▶ [Task prompt]: Quote the listing below word for word, starting at its first line and stopping after the line that contains "110: (519, 658)". Leave the pictures out of your answer.

▶ [Collected data]:

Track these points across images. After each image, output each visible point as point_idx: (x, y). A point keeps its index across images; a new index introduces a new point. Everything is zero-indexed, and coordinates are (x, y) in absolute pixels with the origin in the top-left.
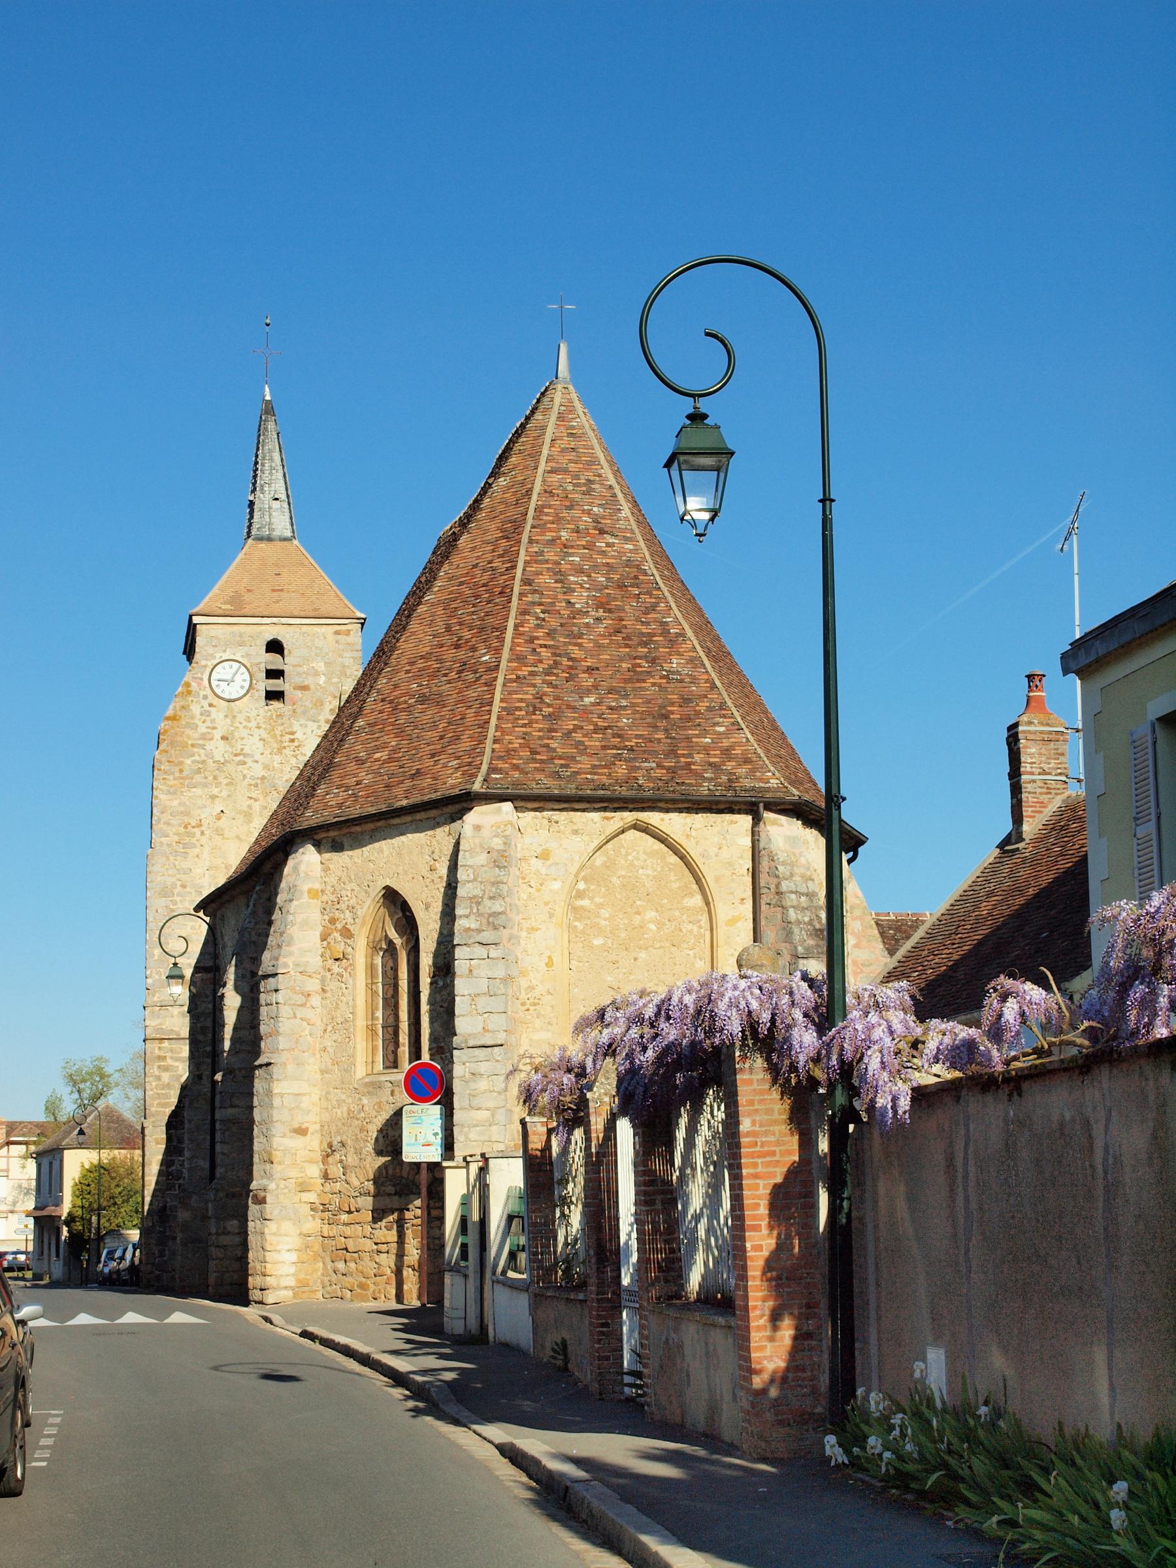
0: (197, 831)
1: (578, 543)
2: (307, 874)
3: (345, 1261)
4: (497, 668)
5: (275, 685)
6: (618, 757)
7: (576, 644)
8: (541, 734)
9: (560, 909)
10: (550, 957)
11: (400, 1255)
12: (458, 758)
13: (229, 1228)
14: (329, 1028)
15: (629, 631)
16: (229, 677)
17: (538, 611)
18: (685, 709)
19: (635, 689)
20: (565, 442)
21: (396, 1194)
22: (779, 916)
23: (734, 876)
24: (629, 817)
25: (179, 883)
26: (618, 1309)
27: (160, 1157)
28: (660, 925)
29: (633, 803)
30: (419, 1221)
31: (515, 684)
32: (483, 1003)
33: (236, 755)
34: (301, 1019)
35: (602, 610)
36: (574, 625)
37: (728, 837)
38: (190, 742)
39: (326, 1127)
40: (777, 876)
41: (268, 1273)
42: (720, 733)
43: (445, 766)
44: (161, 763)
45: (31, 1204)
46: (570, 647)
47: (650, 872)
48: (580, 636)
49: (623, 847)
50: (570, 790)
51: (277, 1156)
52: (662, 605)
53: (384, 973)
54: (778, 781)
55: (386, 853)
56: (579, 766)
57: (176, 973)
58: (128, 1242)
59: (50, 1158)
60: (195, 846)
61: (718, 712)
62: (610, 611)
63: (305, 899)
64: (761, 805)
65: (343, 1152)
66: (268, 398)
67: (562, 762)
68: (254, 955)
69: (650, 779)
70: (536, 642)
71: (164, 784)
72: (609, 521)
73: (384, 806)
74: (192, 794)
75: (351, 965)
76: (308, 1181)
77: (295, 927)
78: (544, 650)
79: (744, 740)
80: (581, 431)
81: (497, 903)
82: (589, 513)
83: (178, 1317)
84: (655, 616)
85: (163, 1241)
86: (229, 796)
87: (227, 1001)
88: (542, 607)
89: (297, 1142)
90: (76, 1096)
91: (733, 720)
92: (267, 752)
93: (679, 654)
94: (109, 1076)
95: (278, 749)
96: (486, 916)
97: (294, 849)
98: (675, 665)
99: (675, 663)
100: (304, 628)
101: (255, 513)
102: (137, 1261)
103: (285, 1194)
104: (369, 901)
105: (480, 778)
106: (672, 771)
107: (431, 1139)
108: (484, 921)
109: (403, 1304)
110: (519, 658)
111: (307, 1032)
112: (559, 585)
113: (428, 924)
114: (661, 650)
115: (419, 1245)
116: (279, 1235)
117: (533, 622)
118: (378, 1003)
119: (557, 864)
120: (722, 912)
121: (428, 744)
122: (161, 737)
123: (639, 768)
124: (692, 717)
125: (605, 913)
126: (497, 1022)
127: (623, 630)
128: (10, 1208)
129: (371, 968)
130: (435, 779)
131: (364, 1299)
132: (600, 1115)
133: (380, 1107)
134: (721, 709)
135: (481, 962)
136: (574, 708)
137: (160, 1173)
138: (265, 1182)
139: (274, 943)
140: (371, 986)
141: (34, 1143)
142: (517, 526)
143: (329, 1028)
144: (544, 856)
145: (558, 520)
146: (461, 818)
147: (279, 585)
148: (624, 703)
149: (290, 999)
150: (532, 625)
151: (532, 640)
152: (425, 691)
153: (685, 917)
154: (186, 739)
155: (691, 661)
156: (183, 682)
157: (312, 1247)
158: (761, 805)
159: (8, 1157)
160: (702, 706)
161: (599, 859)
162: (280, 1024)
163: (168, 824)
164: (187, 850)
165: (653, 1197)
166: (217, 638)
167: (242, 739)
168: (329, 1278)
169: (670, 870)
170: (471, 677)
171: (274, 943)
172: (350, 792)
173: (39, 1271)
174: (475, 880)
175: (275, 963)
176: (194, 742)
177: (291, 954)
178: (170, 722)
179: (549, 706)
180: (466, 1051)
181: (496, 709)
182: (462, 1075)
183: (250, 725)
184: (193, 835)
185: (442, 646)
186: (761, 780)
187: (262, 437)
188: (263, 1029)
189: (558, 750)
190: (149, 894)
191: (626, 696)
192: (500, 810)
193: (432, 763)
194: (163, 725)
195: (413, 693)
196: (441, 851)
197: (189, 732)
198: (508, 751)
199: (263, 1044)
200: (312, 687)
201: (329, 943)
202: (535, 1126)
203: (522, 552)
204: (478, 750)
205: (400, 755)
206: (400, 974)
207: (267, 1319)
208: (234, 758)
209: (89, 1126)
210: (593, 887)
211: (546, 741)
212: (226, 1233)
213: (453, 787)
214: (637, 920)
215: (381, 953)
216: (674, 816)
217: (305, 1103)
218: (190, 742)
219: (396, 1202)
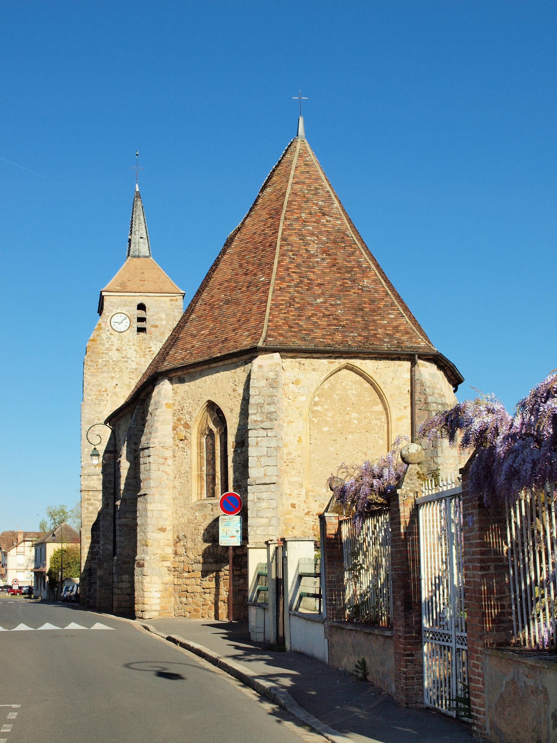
0: (105, 394)
1: (311, 220)
2: (165, 395)
3: (187, 597)
4: (269, 283)
5: (141, 325)
6: (337, 330)
7: (311, 272)
8: (294, 317)
9: (305, 411)
10: (299, 437)
11: (217, 594)
12: (248, 331)
13: (124, 579)
14: (177, 476)
15: (340, 265)
16: (120, 321)
17: (291, 254)
18: (372, 306)
19: (344, 295)
20: (303, 168)
21: (214, 563)
22: (426, 416)
23: (401, 395)
24: (343, 362)
25: (96, 418)
26: (420, 644)
27: (89, 545)
28: (360, 421)
29: (346, 354)
30: (228, 577)
31: (279, 292)
32: (264, 461)
33: (123, 358)
34: (162, 471)
35: (325, 255)
36: (310, 262)
37: (398, 373)
38: (101, 352)
39: (176, 528)
40: (425, 394)
41: (145, 603)
42: (392, 319)
43: (241, 335)
44: (87, 361)
45: (33, 567)
46: (308, 273)
47: (354, 392)
48: (314, 267)
49: (340, 378)
50: (311, 346)
51: (150, 542)
52: (357, 252)
53: (207, 447)
54: (425, 344)
55: (208, 383)
56: (316, 334)
57: (95, 453)
58: (75, 583)
59: (41, 547)
60: (103, 400)
61: (391, 308)
62: (329, 255)
63: (164, 408)
64: (417, 356)
65: (185, 541)
66: (137, 190)
67: (306, 332)
68: (136, 441)
69: (354, 342)
70: (290, 270)
71: (89, 371)
72: (327, 209)
73: (207, 357)
74: (102, 376)
75: (189, 443)
76: (166, 555)
77: (158, 423)
78: (295, 274)
79: (405, 322)
80: (311, 163)
81: (272, 407)
82: (317, 204)
83: (98, 626)
84: (354, 258)
85: (90, 584)
86: (120, 377)
87: (122, 464)
88: (293, 253)
89: (161, 535)
90: (53, 521)
91: (398, 312)
92: (138, 356)
93: (368, 277)
94: (67, 513)
95: (143, 355)
96: (266, 414)
97: (157, 383)
98: (365, 283)
99: (366, 282)
100: (156, 298)
101: (132, 245)
102: (78, 592)
103: (154, 562)
104: (199, 408)
105: (262, 340)
106: (367, 338)
107: (235, 534)
108: (265, 417)
109: (218, 620)
110: (281, 279)
111: (165, 478)
112: (302, 241)
113: (232, 420)
114: (358, 275)
115: (227, 590)
116: (152, 583)
117: (288, 260)
118: (203, 463)
119: (304, 387)
120: (394, 413)
121: (231, 325)
122: (87, 349)
123: (348, 336)
124: (376, 310)
125: (330, 414)
126: (271, 471)
127: (337, 265)
128: (26, 568)
129: (200, 444)
130: (236, 342)
131: (197, 617)
132: (407, 505)
133: (205, 517)
134: (392, 306)
135: (263, 438)
136: (312, 304)
137: (89, 553)
138: (143, 556)
139: (147, 432)
140: (200, 454)
141: (35, 541)
142: (278, 212)
143: (177, 476)
144: (297, 382)
145: (300, 208)
146: (251, 362)
147: (143, 278)
148: (339, 302)
149: (156, 460)
150: (288, 262)
151: (288, 269)
152: (229, 298)
153: (373, 416)
154: (99, 350)
155: (374, 281)
156: (98, 323)
157: (169, 590)
158: (417, 356)
159: (24, 547)
160: (381, 305)
161: (326, 385)
162: (151, 474)
163: (91, 390)
164: (100, 402)
165: (488, 564)
166: (114, 303)
167: (126, 350)
168: (178, 606)
169: (365, 391)
170: (254, 289)
171: (147, 432)
172: (188, 352)
173: (36, 595)
174: (259, 394)
175: (148, 442)
176: (103, 352)
177: (157, 437)
178: (92, 342)
179: (298, 303)
180: (255, 486)
181: (269, 304)
182: (252, 499)
183: (130, 344)
184: (103, 395)
185: (237, 275)
186: (416, 343)
187: (135, 209)
188: (142, 476)
189: (304, 326)
190: (82, 423)
191: (340, 299)
192: (272, 357)
193: (234, 334)
194: (88, 344)
195: (222, 300)
196: (239, 380)
197: (100, 347)
198: (276, 326)
199: (142, 484)
200: (159, 326)
201: (177, 432)
202: (331, 519)
203: (281, 224)
204: (260, 326)
205: (216, 331)
206: (216, 447)
207: (146, 628)
208: (123, 359)
209: (58, 533)
210: (323, 400)
211: (297, 321)
212: (122, 581)
213: (246, 345)
214: (347, 418)
215: (205, 437)
216: (368, 362)
217: (165, 515)
218: (101, 352)
219: (214, 567)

▶ [Answer to the exercise]:
Track these points across images. After each image, output each visible point as point_idx: (x, y). A point keeps its index across images; a new index introduces a new point. Everything is zero-indexed, and coordinates are (x, y) in absolute pixels with the origin in the top-left.
0: (197, 831)
1: (578, 543)
2: (307, 874)
3: (345, 1261)
4: (497, 668)
5: (275, 685)
6: (618, 757)
7: (576, 644)
8: (541, 734)
9: (560, 909)
10: (550, 957)
11: (400, 1255)
12: (458, 758)
13: (229, 1228)
14: (329, 1028)
15: (629, 631)
16: (229, 677)
17: (538, 611)
18: (685, 709)
19: (635, 689)
20: (565, 442)
21: (396, 1194)
22: (779, 916)
23: (734, 876)
24: (629, 817)
25: (179, 883)
26: (618, 1309)
27: (160, 1157)
28: (660, 925)
29: (633, 803)
30: (419, 1221)
31: (515, 684)
32: (483, 1003)
33: (236, 755)
34: (301, 1019)
35: (602, 610)
36: (574, 625)
37: (728, 837)
38: (190, 742)
39: (326, 1127)
40: (777, 876)
41: (268, 1273)
42: (720, 733)
43: (445, 766)
44: (161, 763)
45: (31, 1204)
46: (570, 647)
47: (650, 872)
48: (580, 636)
49: (623, 847)
50: (570, 790)
51: (277, 1156)
52: (662, 605)
53: (384, 973)
54: (778, 781)
55: (386, 853)
56: (579, 766)
57: (176, 973)
58: (128, 1242)
59: (50, 1158)
60: (195, 846)
61: (718, 712)
62: (610, 611)
63: (305, 899)
64: (761, 805)
65: (343, 1152)
66: (268, 398)
67: (562, 762)
68: (254, 955)
69: (650, 779)
70: (536, 642)
71: (164, 784)
72: (609, 521)
73: (384, 806)
74: (192, 794)
75: (351, 965)
76: (308, 1181)
77: (295, 927)
78: (544, 650)
79: (744, 740)
80: (581, 431)
81: (497, 903)
82: (589, 513)
83: (178, 1317)
84: (655, 616)
85: (163, 1241)
86: (229, 796)
87: (227, 1001)
88: (542, 607)
89: (297, 1142)
90: (76, 1096)
91: (733, 720)
92: (267, 752)
93: (679, 654)
94: (109, 1076)
95: (278, 749)
96: (486, 916)
97: (294, 849)
98: (675, 665)
99: (675, 663)
100: (304, 628)
101: (255, 513)
102: (137, 1261)
103: (285, 1194)
104: (369, 901)
105: (480, 778)
106: (672, 771)
107: (431, 1139)
108: (484, 921)
109: (403, 1304)
110: (519, 658)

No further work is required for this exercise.